───── Entries provided ─────

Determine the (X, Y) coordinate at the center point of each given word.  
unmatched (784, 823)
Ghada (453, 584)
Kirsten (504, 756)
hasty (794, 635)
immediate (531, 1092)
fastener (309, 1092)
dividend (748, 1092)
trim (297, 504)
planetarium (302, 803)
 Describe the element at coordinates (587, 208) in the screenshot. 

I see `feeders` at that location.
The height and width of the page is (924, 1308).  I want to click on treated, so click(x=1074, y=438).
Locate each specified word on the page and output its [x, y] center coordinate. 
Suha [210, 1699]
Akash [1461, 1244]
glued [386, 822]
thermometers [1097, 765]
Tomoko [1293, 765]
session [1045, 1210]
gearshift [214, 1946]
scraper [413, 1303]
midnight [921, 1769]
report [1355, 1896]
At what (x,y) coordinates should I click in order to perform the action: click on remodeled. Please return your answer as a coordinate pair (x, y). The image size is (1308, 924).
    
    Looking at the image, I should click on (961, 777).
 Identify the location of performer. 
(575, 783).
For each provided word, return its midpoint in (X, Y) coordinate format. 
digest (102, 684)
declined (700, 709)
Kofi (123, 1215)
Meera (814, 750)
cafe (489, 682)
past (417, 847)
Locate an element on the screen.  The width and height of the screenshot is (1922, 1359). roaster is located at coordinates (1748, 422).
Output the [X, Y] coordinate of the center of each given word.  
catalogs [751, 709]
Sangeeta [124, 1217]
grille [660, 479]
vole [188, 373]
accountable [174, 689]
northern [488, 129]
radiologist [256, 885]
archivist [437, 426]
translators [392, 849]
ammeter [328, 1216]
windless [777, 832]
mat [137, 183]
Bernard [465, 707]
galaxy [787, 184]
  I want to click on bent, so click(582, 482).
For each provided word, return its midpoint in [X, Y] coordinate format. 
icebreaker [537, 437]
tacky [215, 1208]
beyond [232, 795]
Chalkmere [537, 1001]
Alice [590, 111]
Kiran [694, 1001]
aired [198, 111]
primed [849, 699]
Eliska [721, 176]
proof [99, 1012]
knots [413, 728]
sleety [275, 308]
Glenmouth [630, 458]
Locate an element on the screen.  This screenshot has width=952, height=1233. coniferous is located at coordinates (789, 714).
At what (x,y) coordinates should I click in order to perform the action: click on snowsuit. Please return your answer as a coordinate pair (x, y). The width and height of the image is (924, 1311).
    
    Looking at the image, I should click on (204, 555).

─────

Change each "coordinate pair" in the listing above to "coordinate tuple" and keep every other part as it is.

Answer to this task ▸
Determine the (X, Y) coordinate at the center point of each given word.  
unmatched (784, 823)
Ghada (453, 584)
Kirsten (504, 756)
hasty (794, 635)
immediate (531, 1092)
fastener (309, 1092)
dividend (748, 1092)
trim (297, 504)
planetarium (302, 803)
 Describe the element at coordinates (587, 208) in the screenshot. 

I see `feeders` at that location.
The height and width of the page is (924, 1308).  I want to click on treated, so click(x=1074, y=438).
Locate each specified word on the page and output its [x, y] center coordinate. 
Suha [210, 1699]
Akash [1461, 1244]
glued [386, 822]
thermometers [1097, 765]
Tomoko [1293, 765]
session [1045, 1210]
gearshift [214, 1946]
scraper [413, 1303]
midnight [921, 1769]
report [1355, 1896]
At what (x,y) coordinates should I click in order to perform the action: click on remodeled. Please return your answer as a coordinate tuple (x, y). The image size is (1308, 924).
    
    Looking at the image, I should click on (961, 777).
 Identify the location of performer. 
(575, 783).
For each provided word, return its midpoint in (X, Y) coordinate format. 
digest (102, 684)
declined (700, 709)
Kofi (123, 1215)
Meera (814, 750)
cafe (489, 682)
past (417, 847)
Locate an element on the screen.  The width and height of the screenshot is (1922, 1359). roaster is located at coordinates (1748, 422).
Output the [X, Y] coordinate of the center of each given word.  
catalogs [751, 709]
Sangeeta [124, 1217]
grille [660, 479]
vole [188, 373]
accountable [174, 689]
northern [488, 129]
radiologist [256, 885]
archivist [437, 426]
translators [392, 849]
ammeter [328, 1216]
windless [777, 832]
mat [137, 183]
Bernard [465, 707]
galaxy [787, 184]
  I want to click on bent, so click(582, 482).
For each provided word, return its midpoint in [X, Y] coordinate format. 
icebreaker [537, 437]
tacky [215, 1208]
beyond [232, 795]
Chalkmere [537, 1001]
Alice [590, 111]
Kiran [694, 1001]
aired [198, 111]
primed [849, 699]
Eliska [721, 176]
proof [99, 1012]
knots [413, 728]
sleety [275, 308]
Glenmouth [630, 458]
Locate an element on the screen.  This screenshot has width=952, height=1233. coniferous is located at coordinates (789, 714).
At what (x,y) coordinates should I click in order to perform the action: click on snowsuit. Please return your answer as a coordinate tuple (x, y). The width and height of the image is (924, 1311).
    
    Looking at the image, I should click on (204, 555).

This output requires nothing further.